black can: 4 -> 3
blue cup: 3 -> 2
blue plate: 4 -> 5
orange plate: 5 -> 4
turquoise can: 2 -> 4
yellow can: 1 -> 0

________________________________________

Whatever appears in the listing above, write it down again exactly.

black can: 4 -> 3
blue cup: 3 -> 2
blue plate: 4 -> 5
orange plate: 5 -> 4
turquoise can: 2 -> 4
yellow can: 1 -> 0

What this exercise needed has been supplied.